### WORK ORDER
Whenever a line of the entries below holds the string "their", copy that line and return it.

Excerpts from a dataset
>>

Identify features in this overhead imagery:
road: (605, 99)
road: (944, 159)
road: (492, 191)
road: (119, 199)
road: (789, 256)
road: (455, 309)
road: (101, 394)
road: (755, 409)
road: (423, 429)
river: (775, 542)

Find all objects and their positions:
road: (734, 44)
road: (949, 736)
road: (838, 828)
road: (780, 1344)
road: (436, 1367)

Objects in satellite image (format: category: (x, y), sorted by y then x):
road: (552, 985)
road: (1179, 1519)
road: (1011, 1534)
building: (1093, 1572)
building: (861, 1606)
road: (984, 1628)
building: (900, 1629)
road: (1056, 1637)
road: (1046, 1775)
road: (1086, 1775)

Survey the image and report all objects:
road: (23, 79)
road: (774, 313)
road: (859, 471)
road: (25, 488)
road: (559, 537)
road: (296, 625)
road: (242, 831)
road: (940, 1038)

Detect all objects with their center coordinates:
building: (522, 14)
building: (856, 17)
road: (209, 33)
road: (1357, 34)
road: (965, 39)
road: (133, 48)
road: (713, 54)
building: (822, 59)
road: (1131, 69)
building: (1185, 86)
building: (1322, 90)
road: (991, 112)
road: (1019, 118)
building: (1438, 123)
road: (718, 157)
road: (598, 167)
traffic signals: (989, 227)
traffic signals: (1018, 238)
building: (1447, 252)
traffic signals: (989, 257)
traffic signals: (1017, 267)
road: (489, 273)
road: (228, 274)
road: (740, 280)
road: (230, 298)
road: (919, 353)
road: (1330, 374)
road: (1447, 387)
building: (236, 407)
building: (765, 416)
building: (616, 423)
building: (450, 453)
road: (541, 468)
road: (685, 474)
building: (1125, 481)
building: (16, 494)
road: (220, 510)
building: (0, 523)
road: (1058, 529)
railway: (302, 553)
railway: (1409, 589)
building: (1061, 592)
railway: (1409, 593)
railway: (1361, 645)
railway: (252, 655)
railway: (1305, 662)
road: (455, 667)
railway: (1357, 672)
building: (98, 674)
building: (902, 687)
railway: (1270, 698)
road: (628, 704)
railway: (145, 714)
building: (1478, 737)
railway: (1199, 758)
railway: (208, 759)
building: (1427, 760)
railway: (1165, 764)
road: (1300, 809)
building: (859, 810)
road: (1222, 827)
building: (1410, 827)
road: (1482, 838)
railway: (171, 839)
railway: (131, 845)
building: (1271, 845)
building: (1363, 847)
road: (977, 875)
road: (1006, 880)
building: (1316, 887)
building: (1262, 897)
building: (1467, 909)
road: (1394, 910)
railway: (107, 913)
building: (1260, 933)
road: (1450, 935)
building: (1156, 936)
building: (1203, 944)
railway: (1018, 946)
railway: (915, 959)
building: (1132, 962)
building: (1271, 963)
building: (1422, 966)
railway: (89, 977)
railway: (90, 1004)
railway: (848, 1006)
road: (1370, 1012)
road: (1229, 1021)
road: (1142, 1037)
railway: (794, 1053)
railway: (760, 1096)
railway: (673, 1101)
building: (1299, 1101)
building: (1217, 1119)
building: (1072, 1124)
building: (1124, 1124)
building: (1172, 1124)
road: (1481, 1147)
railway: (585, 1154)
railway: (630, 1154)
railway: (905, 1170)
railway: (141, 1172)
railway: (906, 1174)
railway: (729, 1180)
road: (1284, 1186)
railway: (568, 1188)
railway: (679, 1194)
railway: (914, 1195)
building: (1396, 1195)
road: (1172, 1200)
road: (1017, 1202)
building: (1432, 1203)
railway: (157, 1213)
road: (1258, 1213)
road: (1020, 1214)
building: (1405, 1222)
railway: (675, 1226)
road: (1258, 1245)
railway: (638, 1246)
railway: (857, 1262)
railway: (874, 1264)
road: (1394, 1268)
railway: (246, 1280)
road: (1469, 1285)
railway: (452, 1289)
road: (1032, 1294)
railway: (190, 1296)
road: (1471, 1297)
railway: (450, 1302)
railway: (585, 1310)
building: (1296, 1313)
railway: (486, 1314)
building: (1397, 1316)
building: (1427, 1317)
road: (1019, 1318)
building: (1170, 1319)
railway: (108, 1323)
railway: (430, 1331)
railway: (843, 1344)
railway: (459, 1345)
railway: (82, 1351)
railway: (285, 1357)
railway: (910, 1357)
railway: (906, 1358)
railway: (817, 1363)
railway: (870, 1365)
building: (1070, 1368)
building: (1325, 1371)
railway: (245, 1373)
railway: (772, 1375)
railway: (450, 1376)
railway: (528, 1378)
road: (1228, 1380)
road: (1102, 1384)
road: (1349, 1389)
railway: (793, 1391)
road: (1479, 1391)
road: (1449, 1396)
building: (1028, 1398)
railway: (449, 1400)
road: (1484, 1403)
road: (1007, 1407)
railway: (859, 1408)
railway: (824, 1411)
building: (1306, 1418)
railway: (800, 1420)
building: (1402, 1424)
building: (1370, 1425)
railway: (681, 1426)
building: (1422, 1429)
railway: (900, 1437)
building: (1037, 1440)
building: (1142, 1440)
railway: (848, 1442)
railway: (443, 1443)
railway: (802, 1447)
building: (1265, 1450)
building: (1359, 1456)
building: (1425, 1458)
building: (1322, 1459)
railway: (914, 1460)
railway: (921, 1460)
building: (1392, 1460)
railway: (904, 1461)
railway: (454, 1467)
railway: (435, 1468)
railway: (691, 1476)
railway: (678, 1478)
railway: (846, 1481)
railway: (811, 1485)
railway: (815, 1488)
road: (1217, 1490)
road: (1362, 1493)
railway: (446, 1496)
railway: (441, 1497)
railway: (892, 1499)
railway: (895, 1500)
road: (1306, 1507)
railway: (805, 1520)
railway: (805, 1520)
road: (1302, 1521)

<<

### SOLUTION FOR THIS EXERCISE
Find all objects and their positions:
Detect all objects with their center coordinates:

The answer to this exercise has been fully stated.